### What you have to do
Filter the entries that follow, copying every line in which the word "rocket" appears.

***** Records for processing *****

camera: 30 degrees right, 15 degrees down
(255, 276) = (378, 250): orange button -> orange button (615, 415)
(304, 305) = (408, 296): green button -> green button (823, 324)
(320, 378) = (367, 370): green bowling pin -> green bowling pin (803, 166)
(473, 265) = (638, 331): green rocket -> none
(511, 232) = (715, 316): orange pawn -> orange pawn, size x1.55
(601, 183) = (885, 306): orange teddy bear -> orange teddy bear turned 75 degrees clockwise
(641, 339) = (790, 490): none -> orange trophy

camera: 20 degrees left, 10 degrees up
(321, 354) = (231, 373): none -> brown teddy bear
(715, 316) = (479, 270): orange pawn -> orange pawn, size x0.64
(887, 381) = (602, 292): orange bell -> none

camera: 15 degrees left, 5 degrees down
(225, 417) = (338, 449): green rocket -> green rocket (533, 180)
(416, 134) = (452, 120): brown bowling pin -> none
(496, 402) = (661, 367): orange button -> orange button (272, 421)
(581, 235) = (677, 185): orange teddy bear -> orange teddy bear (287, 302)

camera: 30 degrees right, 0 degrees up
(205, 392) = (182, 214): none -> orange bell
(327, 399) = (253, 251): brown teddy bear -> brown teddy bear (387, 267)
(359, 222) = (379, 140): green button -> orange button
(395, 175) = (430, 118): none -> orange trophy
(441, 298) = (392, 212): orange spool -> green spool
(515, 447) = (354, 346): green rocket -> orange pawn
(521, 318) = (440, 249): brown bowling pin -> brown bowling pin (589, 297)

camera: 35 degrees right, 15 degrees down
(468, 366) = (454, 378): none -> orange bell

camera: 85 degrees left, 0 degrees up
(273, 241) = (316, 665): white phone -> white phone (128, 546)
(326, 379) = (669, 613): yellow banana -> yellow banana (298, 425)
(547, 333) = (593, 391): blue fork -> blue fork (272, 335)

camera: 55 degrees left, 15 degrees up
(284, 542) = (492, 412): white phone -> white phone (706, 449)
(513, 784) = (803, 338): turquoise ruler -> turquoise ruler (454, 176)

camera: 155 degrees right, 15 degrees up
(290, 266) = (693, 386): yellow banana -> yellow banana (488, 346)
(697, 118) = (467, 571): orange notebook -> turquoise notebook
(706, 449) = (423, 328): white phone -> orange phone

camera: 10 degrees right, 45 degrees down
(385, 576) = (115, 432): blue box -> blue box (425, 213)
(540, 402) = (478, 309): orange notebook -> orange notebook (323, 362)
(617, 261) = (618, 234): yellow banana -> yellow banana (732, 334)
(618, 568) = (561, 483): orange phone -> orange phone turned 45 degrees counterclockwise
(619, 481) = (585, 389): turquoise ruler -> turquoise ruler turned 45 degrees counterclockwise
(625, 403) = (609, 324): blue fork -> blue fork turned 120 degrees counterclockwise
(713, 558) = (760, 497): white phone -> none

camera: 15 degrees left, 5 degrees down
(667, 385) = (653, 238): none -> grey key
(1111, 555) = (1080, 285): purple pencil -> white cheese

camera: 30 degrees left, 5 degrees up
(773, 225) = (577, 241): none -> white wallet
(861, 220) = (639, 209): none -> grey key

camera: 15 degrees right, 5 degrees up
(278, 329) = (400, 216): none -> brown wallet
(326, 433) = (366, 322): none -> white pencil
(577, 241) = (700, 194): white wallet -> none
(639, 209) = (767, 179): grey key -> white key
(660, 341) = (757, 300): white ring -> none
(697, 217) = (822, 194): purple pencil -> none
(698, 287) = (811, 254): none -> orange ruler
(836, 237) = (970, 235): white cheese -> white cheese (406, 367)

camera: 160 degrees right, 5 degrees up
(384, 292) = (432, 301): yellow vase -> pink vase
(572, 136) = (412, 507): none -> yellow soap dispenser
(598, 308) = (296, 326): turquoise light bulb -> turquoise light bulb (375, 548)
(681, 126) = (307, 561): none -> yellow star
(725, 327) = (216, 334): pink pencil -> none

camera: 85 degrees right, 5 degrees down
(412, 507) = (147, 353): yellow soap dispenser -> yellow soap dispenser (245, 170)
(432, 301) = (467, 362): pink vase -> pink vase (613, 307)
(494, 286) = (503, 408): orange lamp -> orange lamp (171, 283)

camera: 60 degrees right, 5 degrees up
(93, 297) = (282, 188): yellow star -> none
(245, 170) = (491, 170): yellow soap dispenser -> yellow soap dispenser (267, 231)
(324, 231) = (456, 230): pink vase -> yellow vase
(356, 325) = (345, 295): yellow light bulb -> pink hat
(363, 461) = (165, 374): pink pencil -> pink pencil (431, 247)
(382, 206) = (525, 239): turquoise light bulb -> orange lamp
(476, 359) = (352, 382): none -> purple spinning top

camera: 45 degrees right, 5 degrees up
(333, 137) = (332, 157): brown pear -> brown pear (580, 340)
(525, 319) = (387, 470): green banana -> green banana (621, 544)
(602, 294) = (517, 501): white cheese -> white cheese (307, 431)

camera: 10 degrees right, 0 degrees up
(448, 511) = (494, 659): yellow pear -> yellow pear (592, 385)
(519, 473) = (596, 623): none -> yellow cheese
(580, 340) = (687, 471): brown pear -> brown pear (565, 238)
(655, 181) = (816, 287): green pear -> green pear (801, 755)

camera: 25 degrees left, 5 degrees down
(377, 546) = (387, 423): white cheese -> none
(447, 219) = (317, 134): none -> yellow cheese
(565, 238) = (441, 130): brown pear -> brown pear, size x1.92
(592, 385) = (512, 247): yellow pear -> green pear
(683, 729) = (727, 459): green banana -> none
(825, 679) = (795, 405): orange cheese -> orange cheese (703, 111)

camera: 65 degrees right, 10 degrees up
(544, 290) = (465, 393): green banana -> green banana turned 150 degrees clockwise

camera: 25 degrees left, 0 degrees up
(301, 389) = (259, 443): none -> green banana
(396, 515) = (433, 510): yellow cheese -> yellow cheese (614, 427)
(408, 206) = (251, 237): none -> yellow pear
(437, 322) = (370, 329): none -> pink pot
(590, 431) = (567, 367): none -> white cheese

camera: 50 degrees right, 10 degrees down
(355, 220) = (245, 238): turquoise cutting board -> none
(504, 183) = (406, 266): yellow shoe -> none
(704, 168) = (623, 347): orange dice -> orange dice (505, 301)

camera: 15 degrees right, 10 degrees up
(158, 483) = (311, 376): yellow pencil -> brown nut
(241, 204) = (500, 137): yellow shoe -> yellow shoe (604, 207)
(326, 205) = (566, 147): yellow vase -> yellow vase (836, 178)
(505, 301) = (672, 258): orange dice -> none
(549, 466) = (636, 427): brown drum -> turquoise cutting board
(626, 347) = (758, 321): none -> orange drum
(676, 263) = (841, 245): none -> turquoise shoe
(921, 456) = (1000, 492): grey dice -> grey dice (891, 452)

*****

### Task answer
(473, 265) = (638, 331): green rocket -> none
(225, 417) = (338, 449): green rocket -> green rocket (533, 180)
(515, 447) = (354, 346): green rocket -> orange pawn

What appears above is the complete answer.